Work to be completed: Every line from the one containing "T1: PMOS FQP27P06" to the end of the data below should be copied exactly, but pictures should not.

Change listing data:
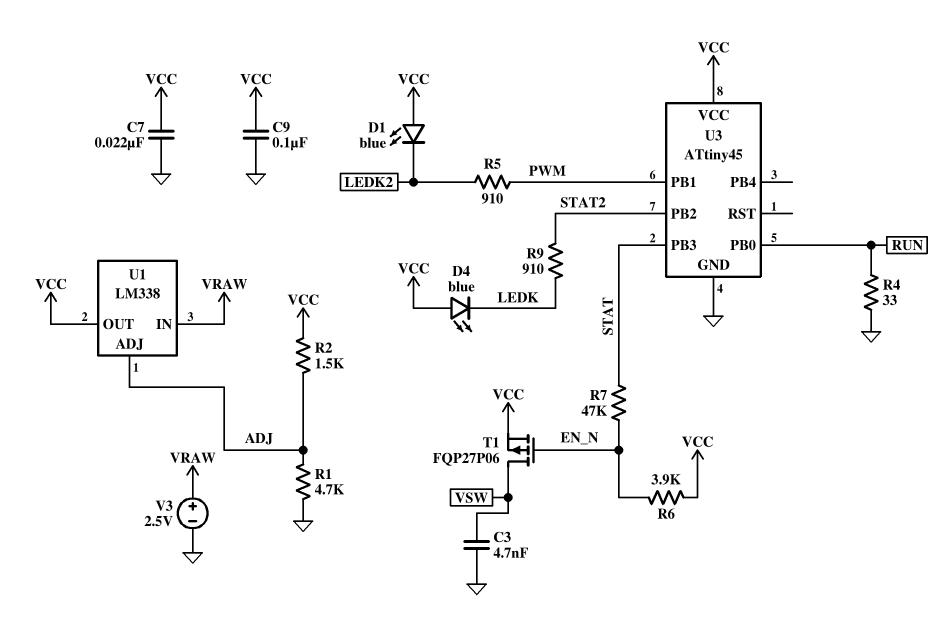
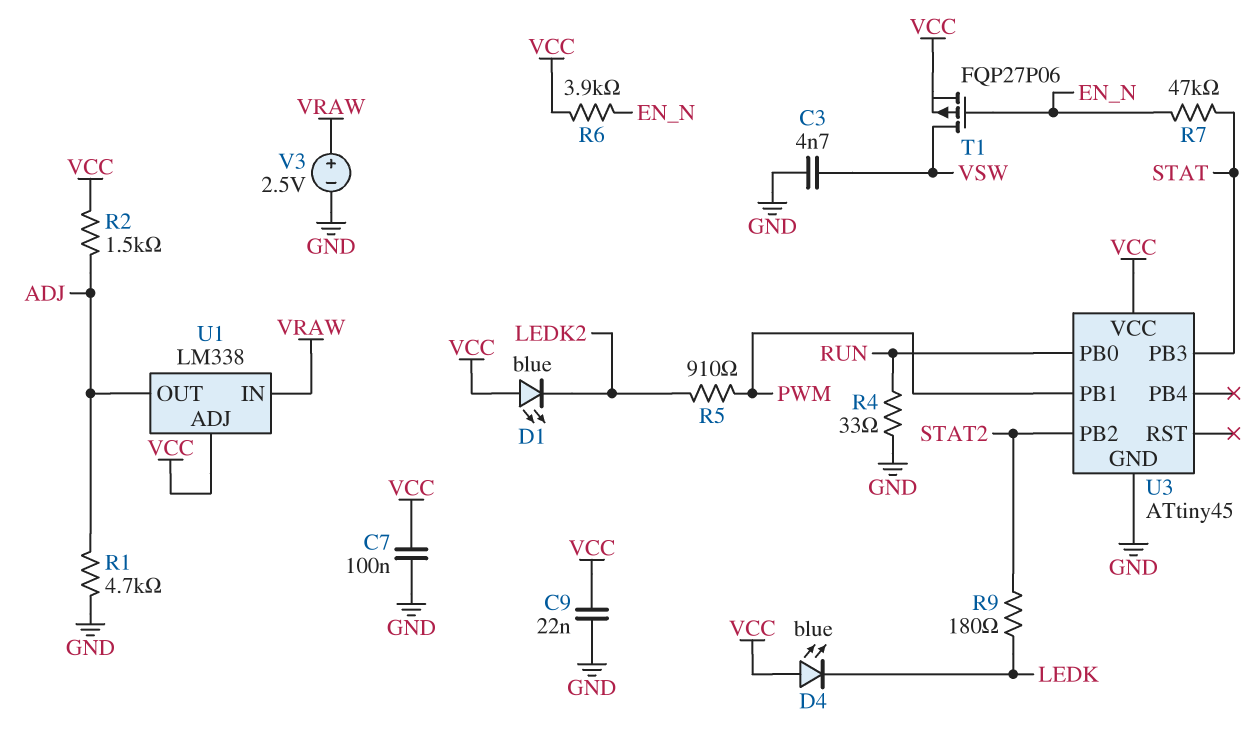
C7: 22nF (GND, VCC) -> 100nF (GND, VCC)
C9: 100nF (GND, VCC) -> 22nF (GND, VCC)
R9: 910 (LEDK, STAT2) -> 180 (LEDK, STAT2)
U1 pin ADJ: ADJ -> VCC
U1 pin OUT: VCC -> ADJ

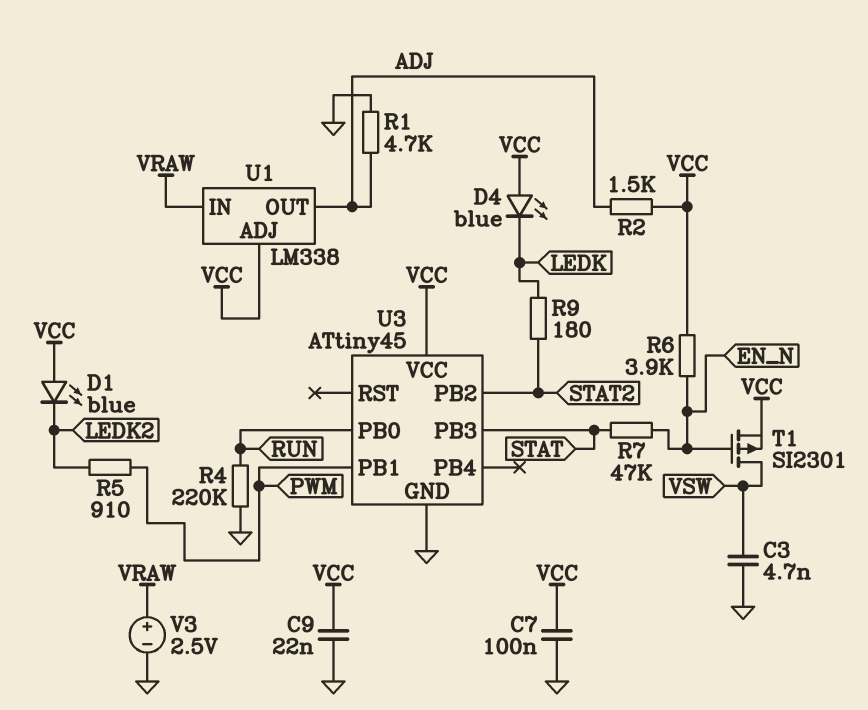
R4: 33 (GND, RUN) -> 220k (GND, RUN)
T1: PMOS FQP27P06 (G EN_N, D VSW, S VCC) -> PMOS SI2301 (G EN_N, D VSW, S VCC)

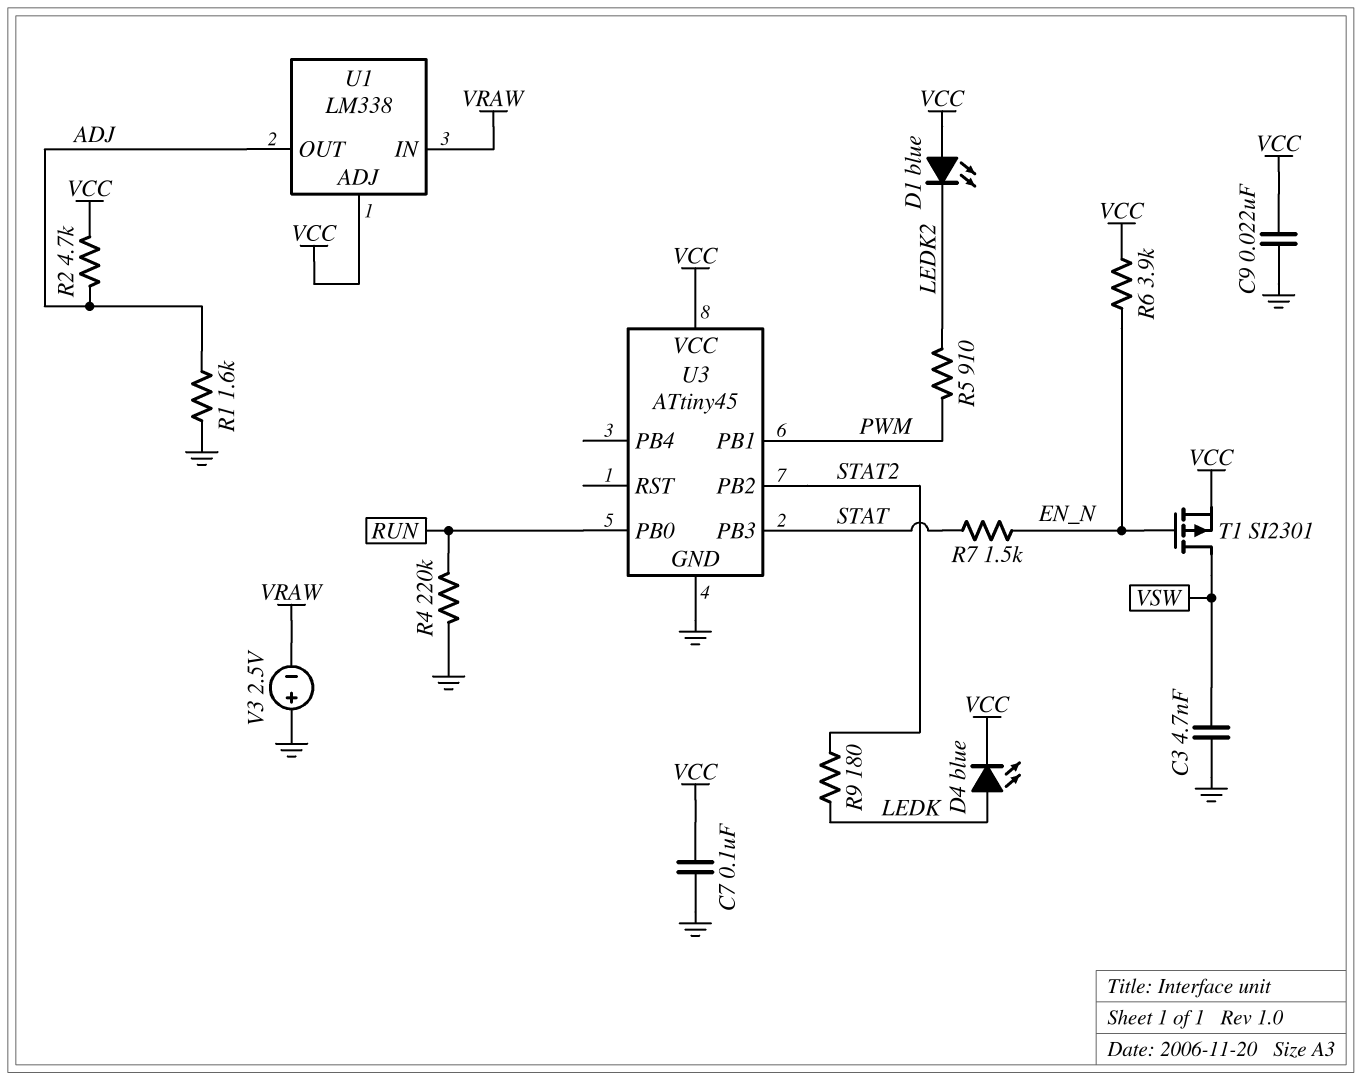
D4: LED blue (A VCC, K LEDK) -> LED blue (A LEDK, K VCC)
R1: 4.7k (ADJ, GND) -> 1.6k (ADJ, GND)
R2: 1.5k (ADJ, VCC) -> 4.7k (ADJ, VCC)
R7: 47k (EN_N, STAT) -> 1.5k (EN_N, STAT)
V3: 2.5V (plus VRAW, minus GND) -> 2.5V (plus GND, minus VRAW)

Output below:
T1: PMOS FQP27P06 (G EN_N, D VSW, S VCC) -> PMOS SI2301 (G EN_N, D VSW, S VCC)

D4: LED blue (A VCC, K LEDK) -> LED blue (A LEDK, K VCC)
R1: 4.7k (ADJ, GND) -> 1.6k (ADJ, GND)
R2: 1.5k (ADJ, VCC) -> 4.7k (ADJ, VCC)
R7: 47k (EN_N, STAT) -> 1.5k (EN_N, STAT)
V3: 2.5V (plus VRAW, minus GND) -> 2.5V (plus GND, minus VRAW)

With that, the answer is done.